EXERCISE DIRECTIONS:
Quote all of the data below exactly, please.

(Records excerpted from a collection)
***

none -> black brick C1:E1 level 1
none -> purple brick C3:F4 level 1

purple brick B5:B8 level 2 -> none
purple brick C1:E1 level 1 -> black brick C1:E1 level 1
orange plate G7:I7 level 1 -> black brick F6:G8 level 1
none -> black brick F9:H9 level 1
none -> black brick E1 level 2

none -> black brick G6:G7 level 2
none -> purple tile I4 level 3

***

RESPONSE FOR THIS EXERCISE:
none -> black brick C1:E1 level 1
none -> purple brick C3:F4 level 1

purple brick B5:B8 level 2 -> none
purple brick C1:E1 level 1 -> black brick C1:E1 level 1
orange plate G7:I7 level 1 -> black brick F6:G8 level 1
none -> black brick F9:H9 level 1
none -> black brick E1 level 2

none -> black brick G6:G7 level 2
none -> purple tile I4 level 3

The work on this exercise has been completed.